## Coordinate-based object records
---*---

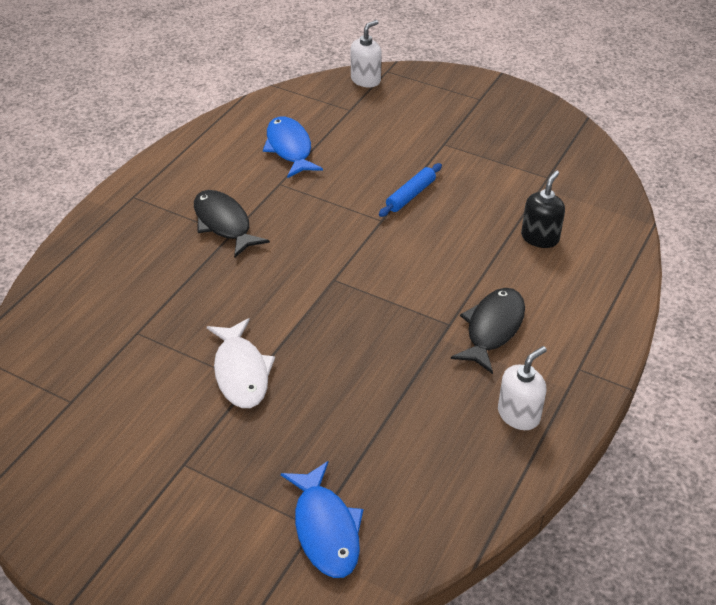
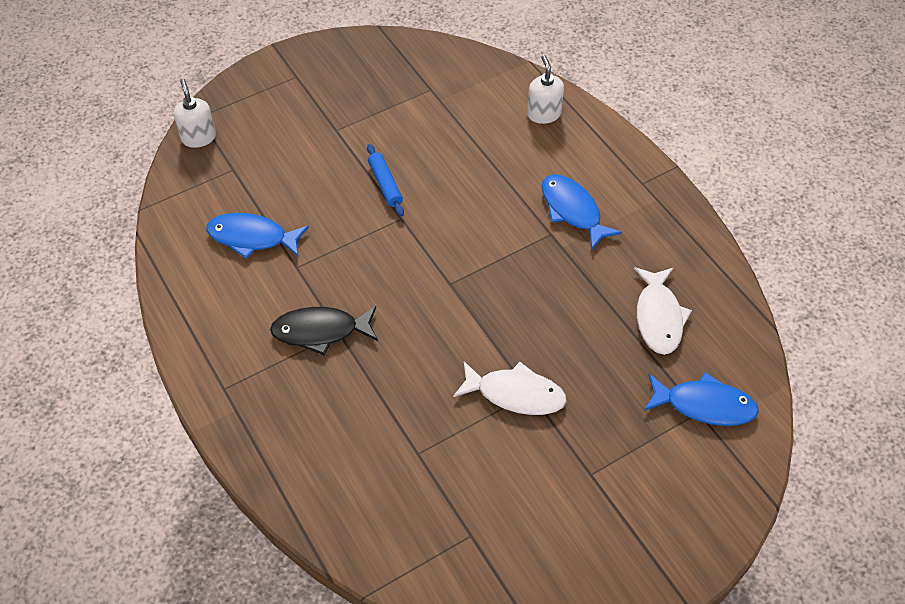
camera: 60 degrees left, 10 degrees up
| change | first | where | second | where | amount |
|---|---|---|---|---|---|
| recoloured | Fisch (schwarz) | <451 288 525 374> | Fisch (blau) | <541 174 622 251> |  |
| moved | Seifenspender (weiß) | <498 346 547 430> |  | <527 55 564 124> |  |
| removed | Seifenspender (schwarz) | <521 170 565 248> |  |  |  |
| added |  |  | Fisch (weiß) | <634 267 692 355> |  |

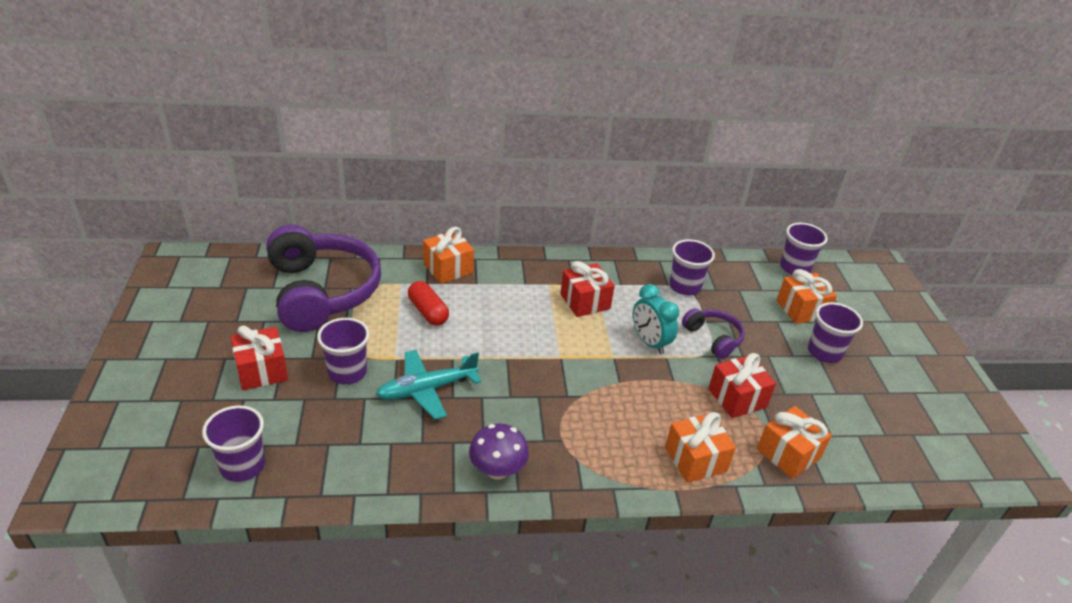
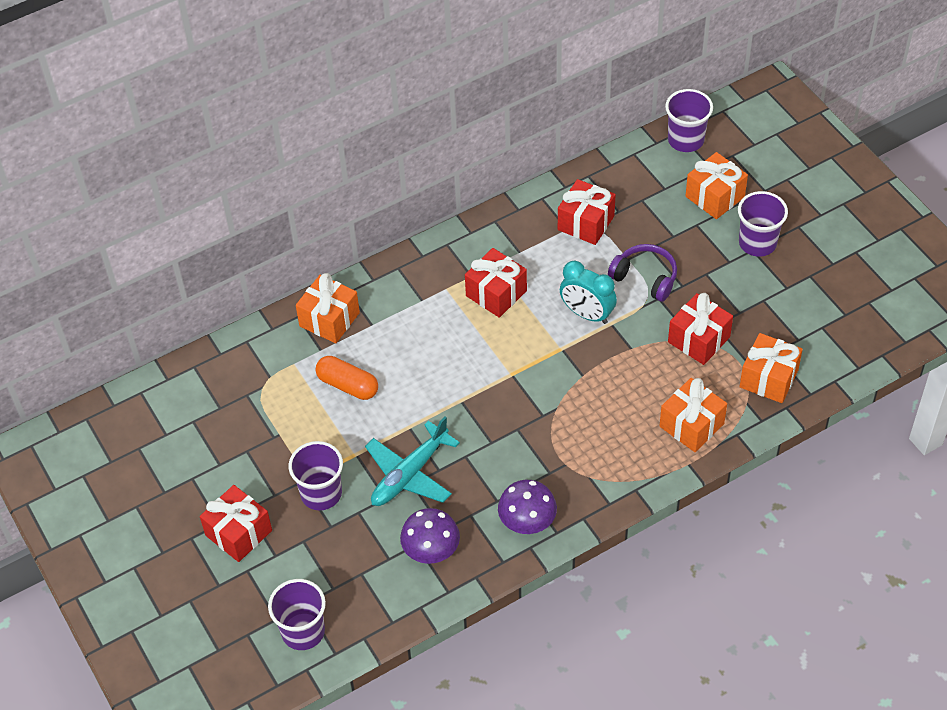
camera: 20 degrees left, 15 degrees up
| change | first | where | second | where | amount |
|---|---|---|---|---|---|
| removed | Kopfhörer (lila) | <266 225 381 332> |  |  |  |
| recoloured | Kapsel (rot) | <408 281 449 326> | Kapsel (orange) | <315 356 378 400> |  |
| replaced | Becher (lila) | <669 239 715 295> | Geschenk (rot) | <558 179 616 245> |  |
| added |  |  | Pilz (lila) | <400 508 460 564> |  |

---*---

## PROBLEM TO WORK ON
Go through the data and return every word of it verbatim, leaving out the pictures.

## RESPONSE TO THE TASK
camera: 60 degrees left, 10 degrees up
| change | first | where | second | where | amount |
|---|---|---|---|---|---|
| recoloured | Fisch (schwarz) | <451 288 525 374> | Fisch (blau) | <541 174 622 251> |  |
| moved | Seifenspender (weiß) | <498 346 547 430> |  | <527 55 564 124> |  |
| removed | Seifenspender (schwarz) | <521 170 565 248> |  |  |  |
| added |  |  | Fisch (weiß) | <634 267 692 355> |  |

camera: 20 degrees left, 15 degrees up
| change | first | where | second | where | amount |
|---|---|---|---|---|---|
| removed | Kopfhörer (lila) | <266 225 381 332> |  |  |  |
| recoloured | Kapsel (rot) | <408 281 449 326> | Kapsel (orange) | <315 356 378 400> |  |
| replaced | Becher (lila) | <669 239 715 295> | Geschenk (rot) | <558 179 616 245> |  |
| added |  |  | Pilz (lila) | <400 508 460 564> |  |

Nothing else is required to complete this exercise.